--- THE INPUT Enclosed Below ---
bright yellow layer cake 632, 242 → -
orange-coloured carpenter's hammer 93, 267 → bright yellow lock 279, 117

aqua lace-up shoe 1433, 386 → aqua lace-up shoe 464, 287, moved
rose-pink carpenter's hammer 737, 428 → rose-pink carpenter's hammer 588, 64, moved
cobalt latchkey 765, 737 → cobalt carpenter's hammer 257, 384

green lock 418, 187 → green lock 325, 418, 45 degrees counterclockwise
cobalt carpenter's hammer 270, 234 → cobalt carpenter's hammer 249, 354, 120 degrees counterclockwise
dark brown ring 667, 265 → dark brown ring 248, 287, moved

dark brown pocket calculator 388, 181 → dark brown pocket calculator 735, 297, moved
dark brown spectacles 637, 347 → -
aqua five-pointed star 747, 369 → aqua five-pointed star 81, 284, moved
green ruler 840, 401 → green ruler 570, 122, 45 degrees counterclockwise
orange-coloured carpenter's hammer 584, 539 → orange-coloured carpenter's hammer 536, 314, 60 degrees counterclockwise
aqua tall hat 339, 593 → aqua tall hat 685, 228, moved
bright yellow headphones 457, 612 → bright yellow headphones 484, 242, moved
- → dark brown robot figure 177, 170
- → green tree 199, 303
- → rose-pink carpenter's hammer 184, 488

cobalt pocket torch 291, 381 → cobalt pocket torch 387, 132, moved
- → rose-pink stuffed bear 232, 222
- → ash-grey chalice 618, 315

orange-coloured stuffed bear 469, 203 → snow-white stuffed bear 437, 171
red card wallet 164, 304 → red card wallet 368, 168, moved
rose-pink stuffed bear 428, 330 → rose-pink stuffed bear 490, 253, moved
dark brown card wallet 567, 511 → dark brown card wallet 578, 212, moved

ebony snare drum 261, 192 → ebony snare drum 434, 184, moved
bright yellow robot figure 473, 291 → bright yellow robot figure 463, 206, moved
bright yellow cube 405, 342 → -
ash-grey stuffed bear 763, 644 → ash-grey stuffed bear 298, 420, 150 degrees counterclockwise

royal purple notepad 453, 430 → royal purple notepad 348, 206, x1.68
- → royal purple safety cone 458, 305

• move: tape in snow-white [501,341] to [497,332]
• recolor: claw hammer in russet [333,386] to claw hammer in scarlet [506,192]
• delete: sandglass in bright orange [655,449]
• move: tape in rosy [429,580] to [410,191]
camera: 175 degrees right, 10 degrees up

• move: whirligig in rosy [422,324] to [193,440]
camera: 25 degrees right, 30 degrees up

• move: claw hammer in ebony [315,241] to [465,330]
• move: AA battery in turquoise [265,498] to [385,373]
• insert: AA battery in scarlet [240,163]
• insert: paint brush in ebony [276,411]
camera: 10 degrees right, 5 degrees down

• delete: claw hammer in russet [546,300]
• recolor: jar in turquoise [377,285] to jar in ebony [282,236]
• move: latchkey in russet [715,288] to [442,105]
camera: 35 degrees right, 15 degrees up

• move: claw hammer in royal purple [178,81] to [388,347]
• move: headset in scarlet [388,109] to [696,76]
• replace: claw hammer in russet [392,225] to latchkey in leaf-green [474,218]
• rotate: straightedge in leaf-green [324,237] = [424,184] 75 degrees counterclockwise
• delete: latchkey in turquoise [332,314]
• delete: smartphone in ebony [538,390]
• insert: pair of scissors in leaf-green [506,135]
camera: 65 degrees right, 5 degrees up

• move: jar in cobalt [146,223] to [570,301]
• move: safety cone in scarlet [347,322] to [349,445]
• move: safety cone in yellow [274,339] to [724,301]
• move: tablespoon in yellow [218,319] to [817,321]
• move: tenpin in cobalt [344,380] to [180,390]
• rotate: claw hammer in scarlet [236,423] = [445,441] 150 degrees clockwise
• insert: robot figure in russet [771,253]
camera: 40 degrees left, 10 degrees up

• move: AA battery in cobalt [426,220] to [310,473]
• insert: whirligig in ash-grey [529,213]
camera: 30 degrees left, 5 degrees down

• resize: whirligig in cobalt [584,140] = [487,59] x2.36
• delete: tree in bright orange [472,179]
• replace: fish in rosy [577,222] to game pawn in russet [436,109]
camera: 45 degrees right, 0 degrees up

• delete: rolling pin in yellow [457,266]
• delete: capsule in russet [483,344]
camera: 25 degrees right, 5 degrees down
--- End of Enclosed THE INPUT ---
◆ **TASK REQUIREMENTS**: Above are the entries. Copy exactly the part that opens with the line containing "dark brown ring 667, 265" and closes with the line containing "[178,81] to [388,347]", and no more.

◆ **RESPONSE TO THE EXERCISE**:
dark brown ring 667, 265 → dark brown ring 248, 287, moved

dark brown pocket calculator 388, 181 → dark brown pocket calculator 735, 297, moved
dark brown spectacles 637, 347 → -
aqua five-pointed star 747, 369 → aqua five-pointed star 81, 284, moved
green ruler 840, 401 → green ruler 570, 122, 45 degrees counterclockwise
orange-coloured carpenter's hammer 584, 539 → orange-coloured carpenter's hammer 536, 314, 60 degrees counterclockwise
aqua tall hat 339, 593 → aqua tall hat 685, 228, moved
bright yellow headphones 457, 612 → bright yellow headphones 484, 242, moved
- → dark brown robot figure 177, 170
- → green tree 199, 303
- → rose-pink carpenter's hammer 184, 488

cobalt pocket torch 291, 381 → cobalt pocket torch 387, 132, moved
- → rose-pink stuffed bear 232, 222
- → ash-grey chalice 618, 315

orange-coloured stuffed bear 469, 203 → snow-white stuffed bear 437, 171
red card wallet 164, 304 → red card wallet 368, 168, moved
rose-pink stuffed bear 428, 330 → rose-pink stuffed bear 490, 253, moved
dark brown card wallet 567, 511 → dark brown card wallet 578, 212, moved

ebony snare drum 261, 192 → ebony snare drum 434, 184, moved
bright yellow robot figure 473, 291 → bright yellow robot figure 463, 206, moved
bright yellow cube 405, 342 → -
ash-grey stuffed bear 763, 644 → ash-grey stuffed bear 298, 420, 150 degrees counterclockwise

royal purple notepad 453, 430 → royal purple notepad 348, 206, x1.68
- → royal purple safety cone 458, 305

• move: tape in snow-white [501,341] to [497,332]
• recolor: claw hammer in russet [333,386] to claw hammer in scarlet [506,192]
• delete: sandglass in bright orange [655,449]
• move: tape in rosy [429,580] to [410,191]
camera: 175 degrees right, 10 degrees up

• move: whirligig in rosy [422,324] to [193,440]
camera: 25 degrees right, 30 degrees up

• move: claw hammer in ebony [315,241] to [465,330]
• move: AA battery in turquoise [265,498] to [385,373]
• insert: AA battery in scarlet [240,163]
• insert: paint brush in ebony [276,411]
camera: 10 degrees right, 5 degrees down

• delete: claw hammer in russet [546,300]
• recolor: jar in turquoise [377,285] to jar in ebony [282,236]
• move: latchkey in russet [715,288] to [442,105]
camera: 35 degrees right, 15 degrees up

• move: claw hammer in royal purple [178,81] to [388,347]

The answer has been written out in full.